• [DATA TO PROCESS]:
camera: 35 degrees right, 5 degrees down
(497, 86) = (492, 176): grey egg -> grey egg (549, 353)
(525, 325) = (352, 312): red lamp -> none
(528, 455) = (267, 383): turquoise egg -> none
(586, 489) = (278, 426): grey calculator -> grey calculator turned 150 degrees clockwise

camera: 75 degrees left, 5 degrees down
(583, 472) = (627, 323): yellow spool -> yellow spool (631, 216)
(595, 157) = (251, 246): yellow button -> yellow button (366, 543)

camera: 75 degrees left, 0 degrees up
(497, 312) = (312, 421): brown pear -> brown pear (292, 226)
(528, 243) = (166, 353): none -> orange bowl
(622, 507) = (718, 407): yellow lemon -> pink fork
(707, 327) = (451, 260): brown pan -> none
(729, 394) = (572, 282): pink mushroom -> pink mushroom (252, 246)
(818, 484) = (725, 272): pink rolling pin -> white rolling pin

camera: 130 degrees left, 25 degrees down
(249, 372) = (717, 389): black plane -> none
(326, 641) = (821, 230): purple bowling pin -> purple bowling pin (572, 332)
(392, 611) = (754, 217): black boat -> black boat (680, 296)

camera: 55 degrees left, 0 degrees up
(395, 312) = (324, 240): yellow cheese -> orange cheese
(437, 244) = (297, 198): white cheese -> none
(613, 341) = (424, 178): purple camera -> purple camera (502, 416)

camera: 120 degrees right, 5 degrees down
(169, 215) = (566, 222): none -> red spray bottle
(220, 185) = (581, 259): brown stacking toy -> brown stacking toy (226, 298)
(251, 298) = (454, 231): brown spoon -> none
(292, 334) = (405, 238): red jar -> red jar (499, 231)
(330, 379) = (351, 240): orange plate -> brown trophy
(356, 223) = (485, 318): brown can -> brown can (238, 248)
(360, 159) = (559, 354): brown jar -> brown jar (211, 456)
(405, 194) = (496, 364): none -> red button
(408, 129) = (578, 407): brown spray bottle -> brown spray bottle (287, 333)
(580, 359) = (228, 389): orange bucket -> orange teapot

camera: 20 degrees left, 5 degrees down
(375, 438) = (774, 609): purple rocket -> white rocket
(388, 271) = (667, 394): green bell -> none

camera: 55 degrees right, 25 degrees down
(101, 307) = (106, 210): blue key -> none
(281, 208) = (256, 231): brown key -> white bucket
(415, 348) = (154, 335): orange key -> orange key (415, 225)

• [WHAT THE EXERCISE ASKS]:
Could you return exactly the lines above from the line with "(326, 641) = (821, 230): purple" to the line with "(330, 379) = (351, 240): orange", both included, and nothing else?

• [OUTPUT OF THE TASK]:
(326, 641) = (821, 230): purple bowling pin -> purple bowling pin (572, 332)
(392, 611) = (754, 217): black boat -> black boat (680, 296)

camera: 55 degrees left, 0 degrees up
(395, 312) = (324, 240): yellow cheese -> orange cheese
(437, 244) = (297, 198): white cheese -> none
(613, 341) = (424, 178): purple camera -> purple camera (502, 416)

camera: 120 degrees right, 5 degrees down
(169, 215) = (566, 222): none -> red spray bottle
(220, 185) = (581, 259): brown stacking toy -> brown stacking toy (226, 298)
(251, 298) = (454, 231): brown spoon -> none
(292, 334) = (405, 238): red jar -> red jar (499, 231)
(330, 379) = (351, 240): orange plate -> brown trophy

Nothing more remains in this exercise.